[Dataset items]
----
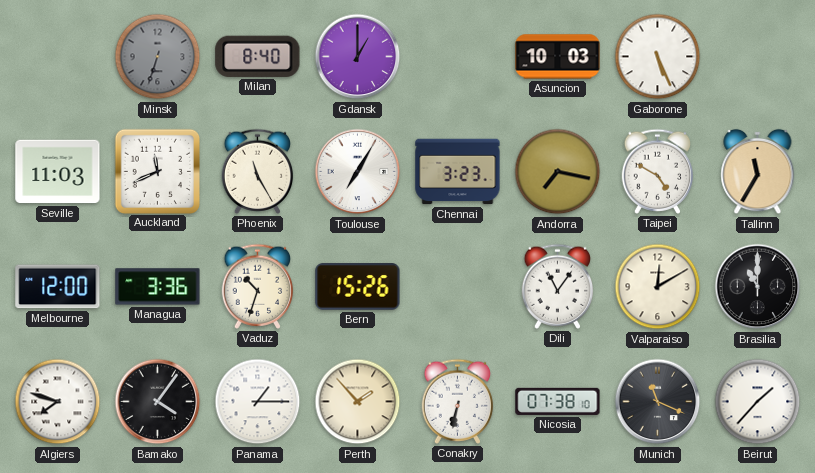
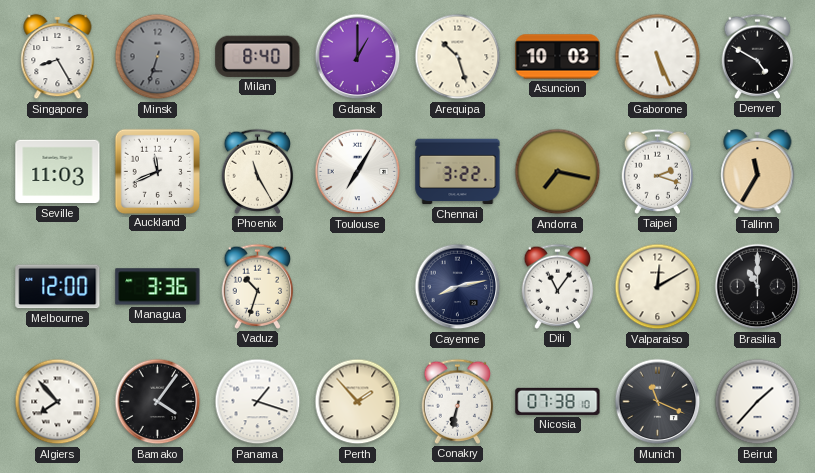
Singapore: none -> 8:25
Arequipa: none -> 10:27
Denver: none -> 4:50
Chennai: 3:23 -> 3:22
Taipei: 4:50 -> 2:18
Bern: 15:26 -> none
Cayenne: none -> 8:13
Algiers: 7:48 -> 7:53
Panama: 1:15 -> 1:18
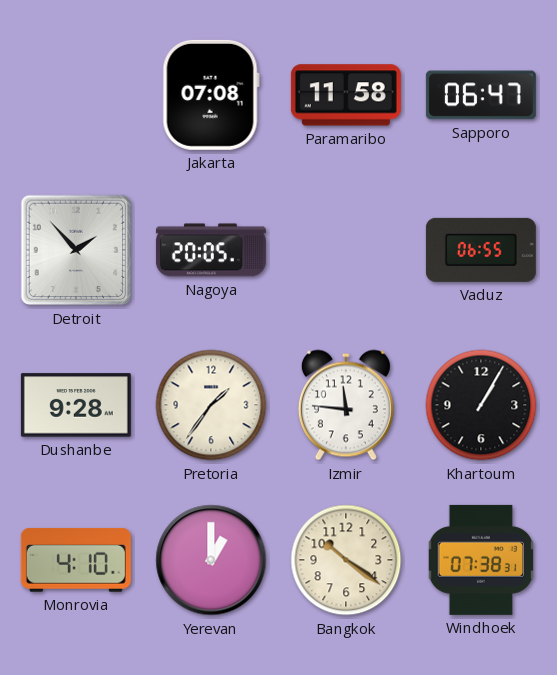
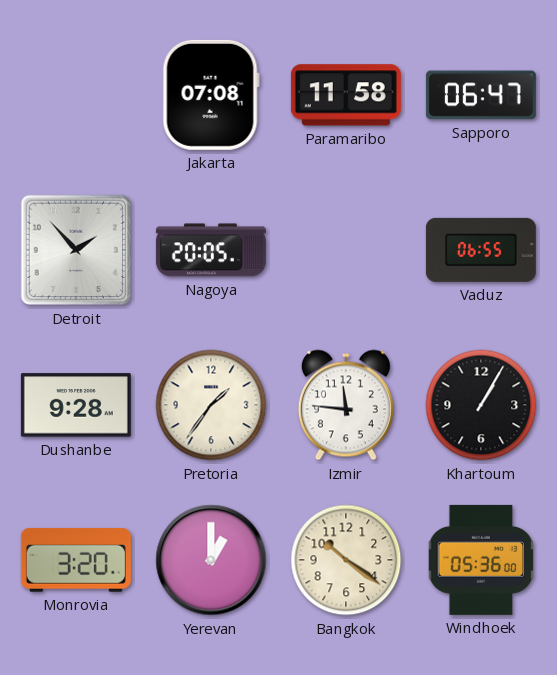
----
Copy every line of text from the records word for word, leaving out the pictures.

### [Answer]
Singapore: none -> 8:25
Arequipa: none -> 10:27
Denver: none -> 4:50
Chennai: 3:23 -> 3:22
Taipei: 4:50 -> 2:18
Bern: 15:26 -> none
Cayenne: none -> 8:13
Algiers: 7:48 -> 7:53
Panama: 1:15 -> 1:18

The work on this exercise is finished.